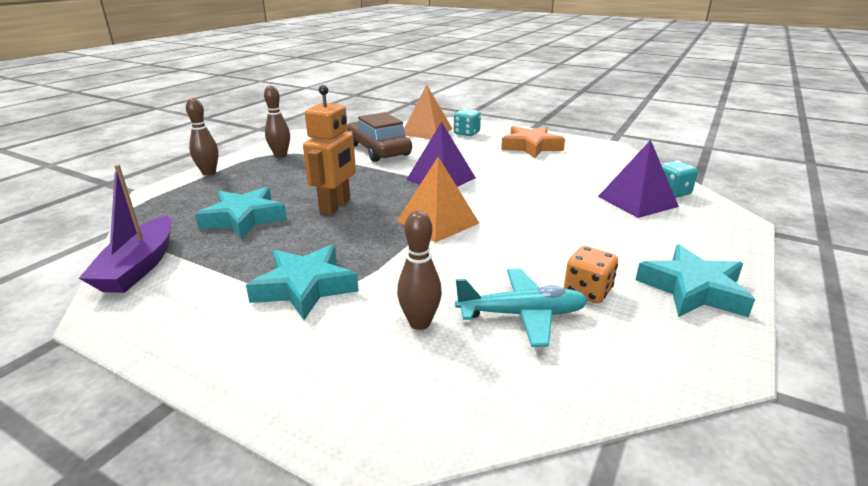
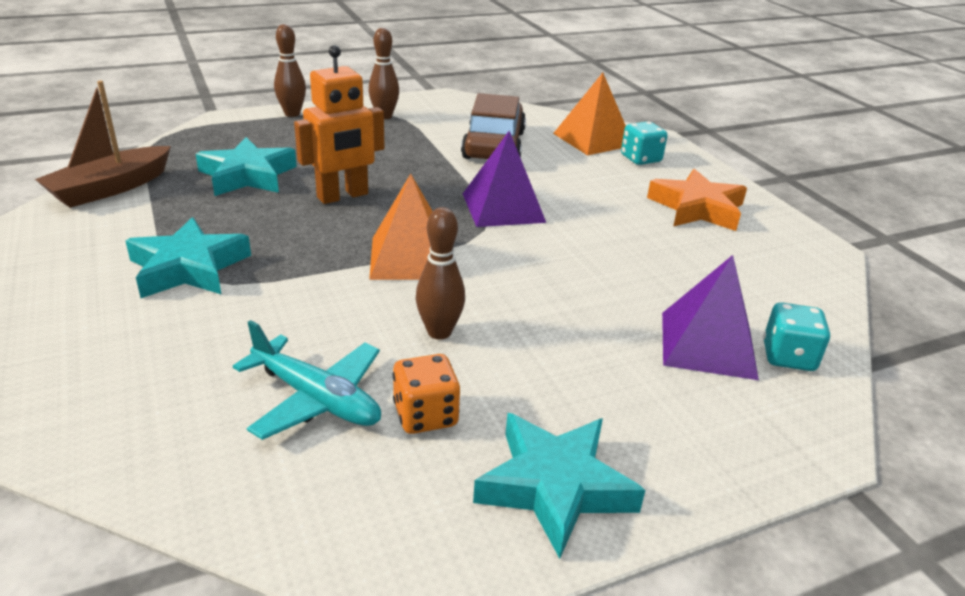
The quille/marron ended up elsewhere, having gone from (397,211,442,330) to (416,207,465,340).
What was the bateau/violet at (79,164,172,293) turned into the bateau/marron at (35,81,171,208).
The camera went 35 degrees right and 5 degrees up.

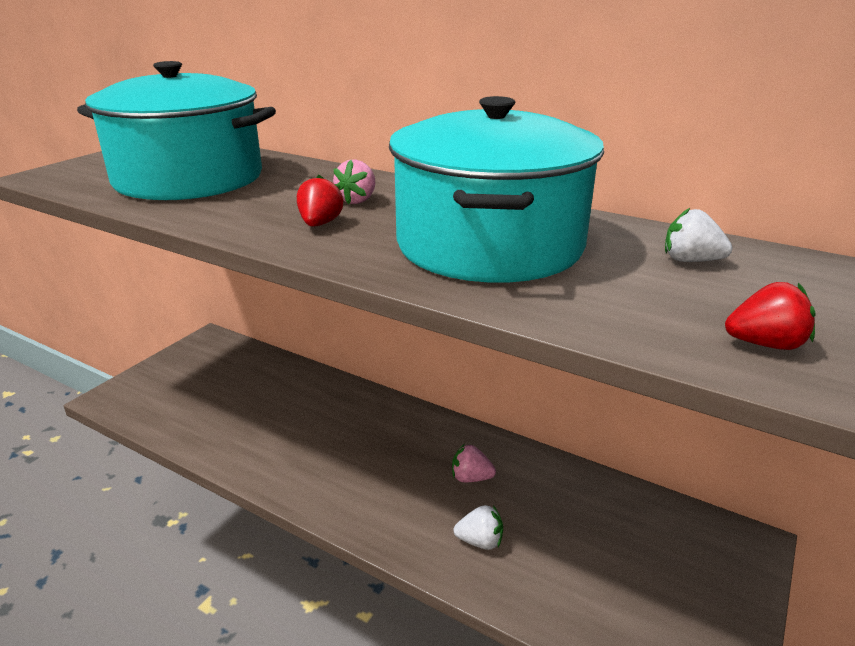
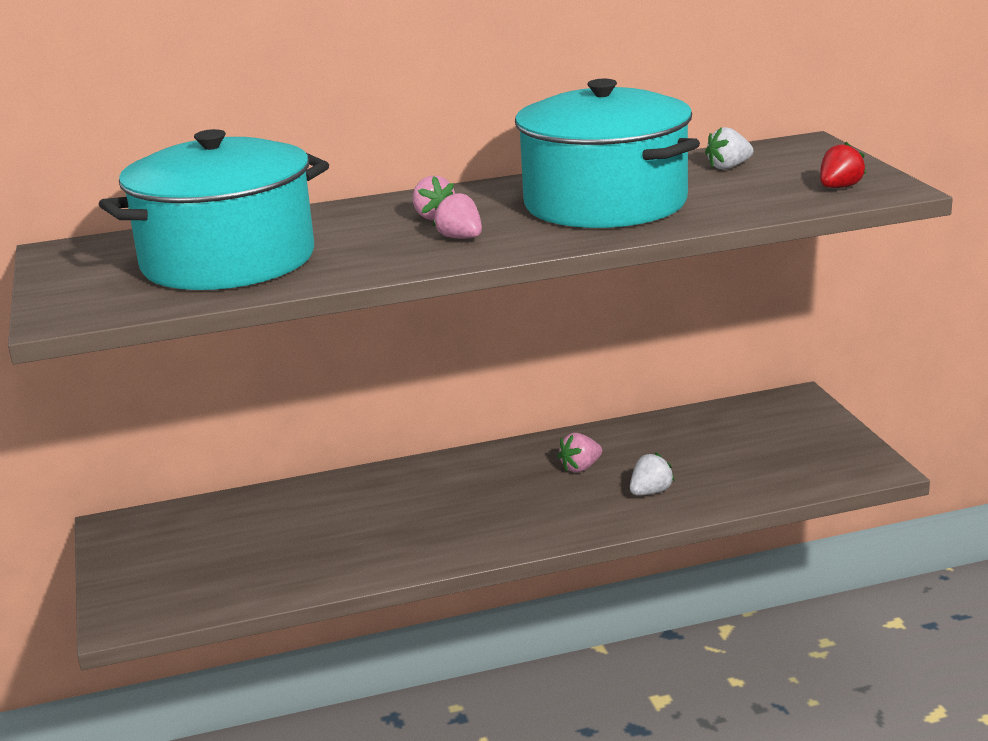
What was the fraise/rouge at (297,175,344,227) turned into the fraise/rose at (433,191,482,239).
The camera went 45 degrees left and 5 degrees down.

...

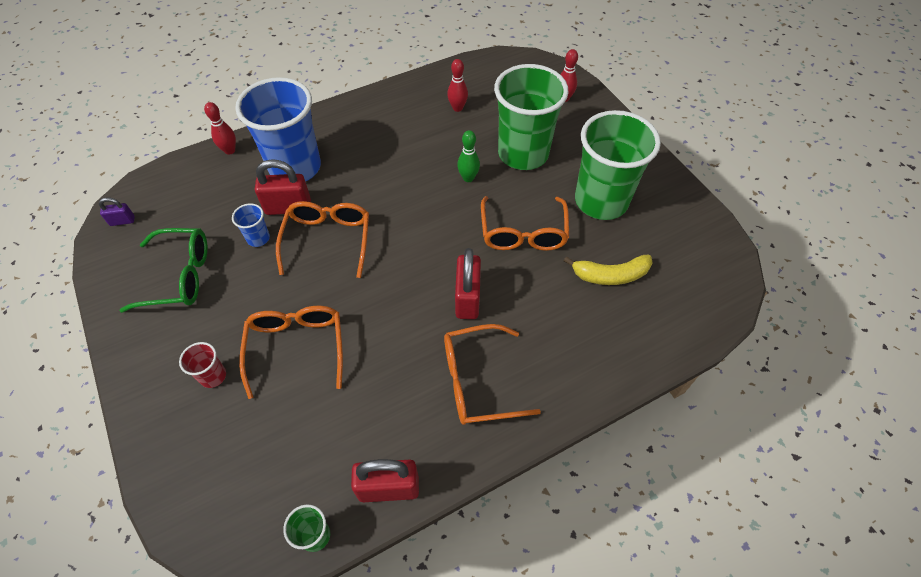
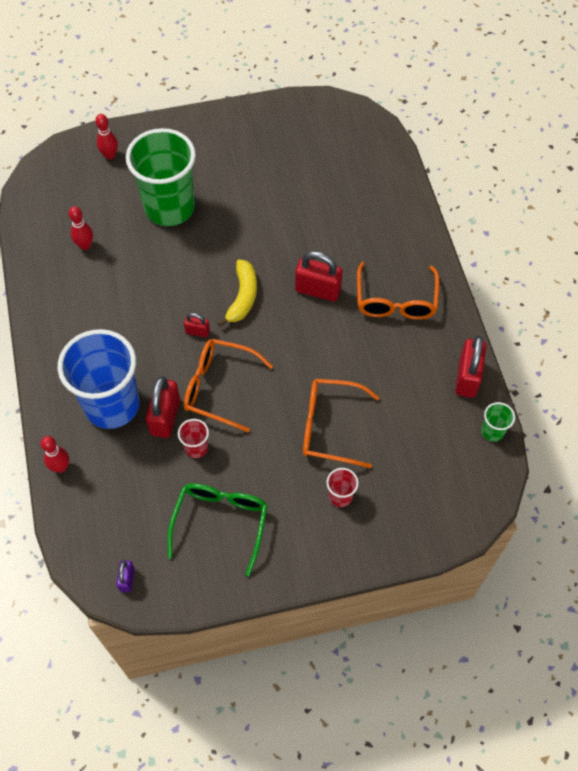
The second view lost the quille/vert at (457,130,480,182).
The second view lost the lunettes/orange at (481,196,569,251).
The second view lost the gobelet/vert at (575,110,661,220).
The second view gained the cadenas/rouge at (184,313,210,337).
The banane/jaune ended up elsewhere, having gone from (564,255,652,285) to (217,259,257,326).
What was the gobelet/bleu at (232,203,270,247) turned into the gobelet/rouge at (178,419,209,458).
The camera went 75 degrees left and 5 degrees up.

ASSIGNMENT:
Of the entries above, repeat exactly the lines between the line with "The quille/marron ended" and the line with "What was the bateau/violet", inclusive, and no others.

SOLUTION TO THIS EXERCISE:
The quille/marron ended up elsewhere, having gone from (397,211,442,330) to (416,207,465,340).
What was the bateau/violet at (79,164,172,293) turned into the bateau/marron at (35,81,171,208).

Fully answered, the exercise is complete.